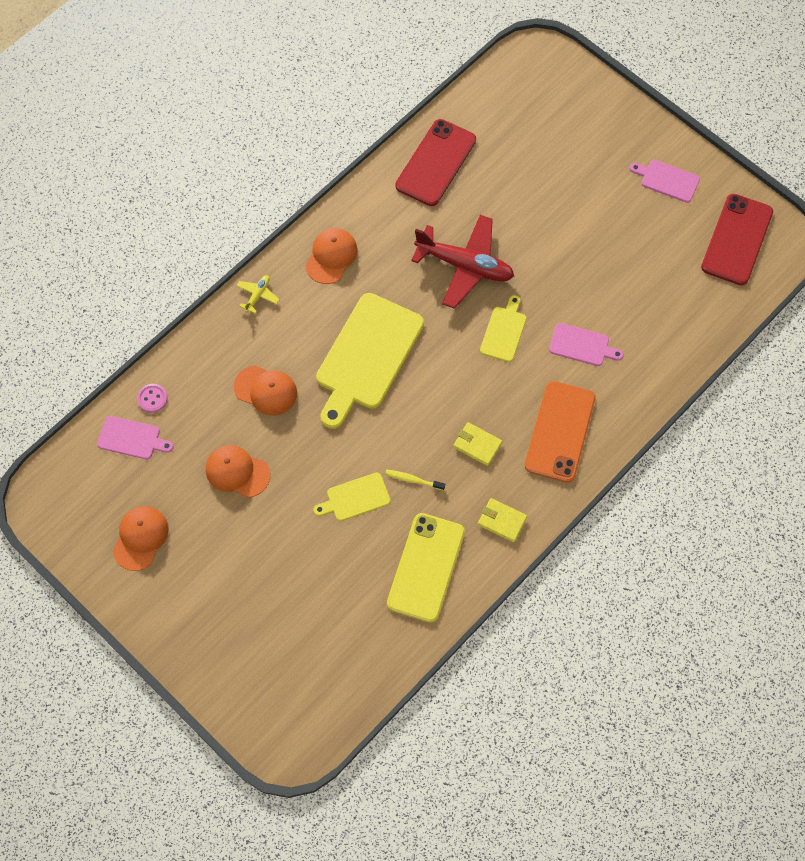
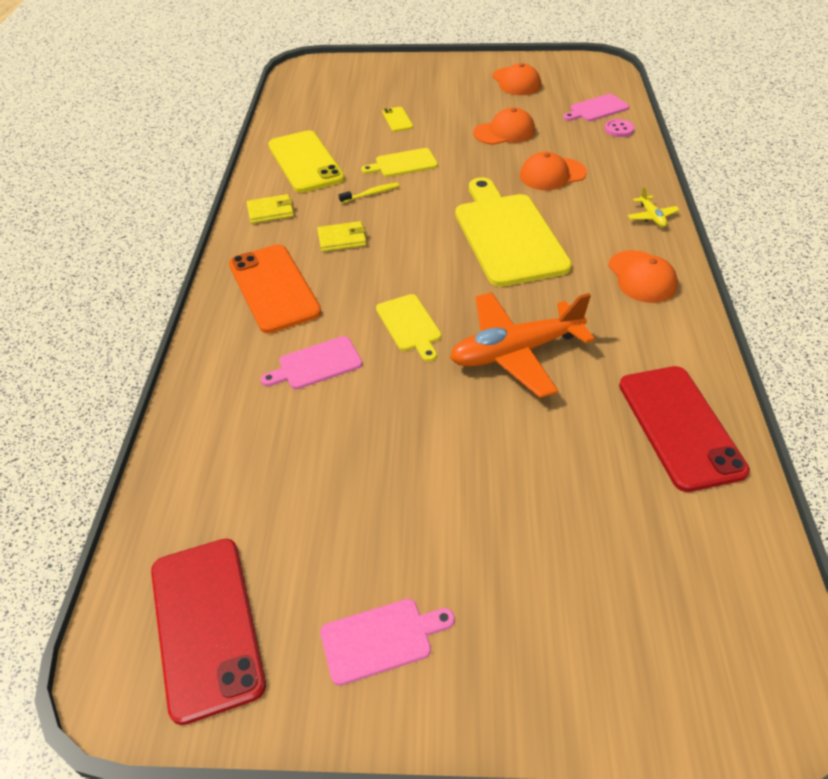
camera: 140 degrees right, 20 degrees down
(299, 567) = (397, 119): none -> yellow phone
(355, 498) = (403, 164): yellow cutting board -> yellow cutting board turned 135 degrees counterclockwise
(464, 265) = (516, 352): red plane -> orange plane

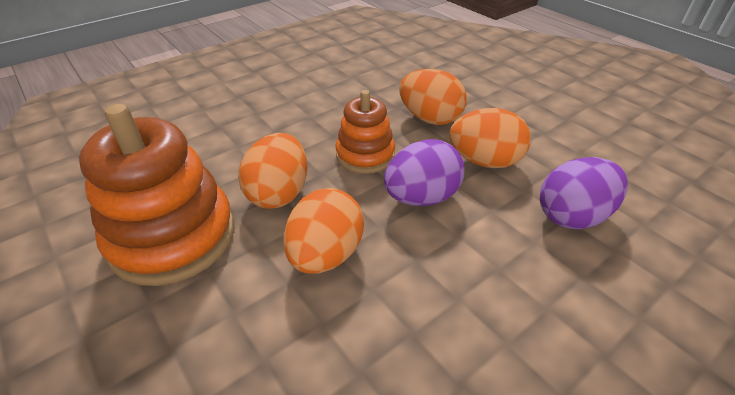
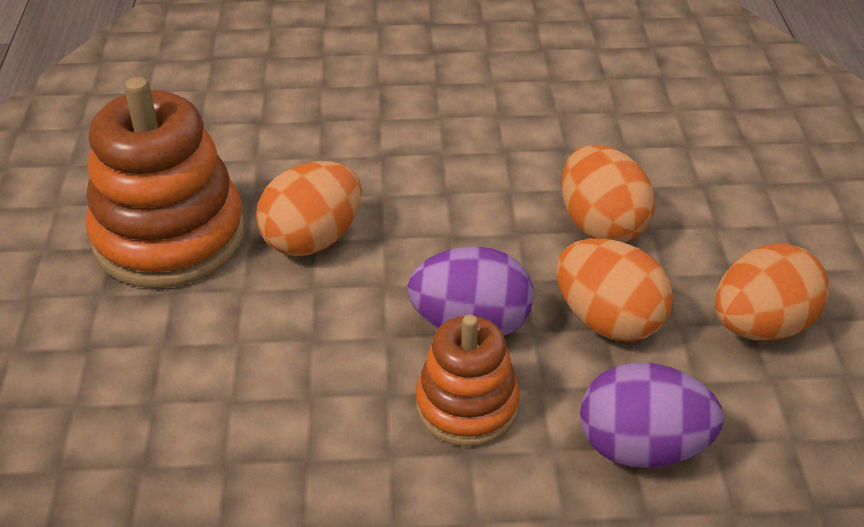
camera: 35 degrees right, 0 degrees up
(325, 254) = (298, 334): orange egg -> orange egg (761, 326)
(365, 155) = (458, 238): orange stacking toy -> orange stacking toy (467, 406)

### PROBLEM
Retype all the material word for word while skipping any picture it contains.

### SOLUTION FOR THIS PROBLEM
camera: 140 degrees right, 20 degrees down
(299, 567) = (397, 119): none -> yellow phone
(355, 498) = (403, 164): yellow cutting board -> yellow cutting board turned 135 degrees counterclockwise
(464, 265) = (516, 352): red plane -> orange plane

camera: 35 degrees right, 0 degrees up
(325, 254) = (298, 334): orange egg -> orange egg (761, 326)
(365, 155) = (458, 238): orange stacking toy -> orange stacking toy (467, 406)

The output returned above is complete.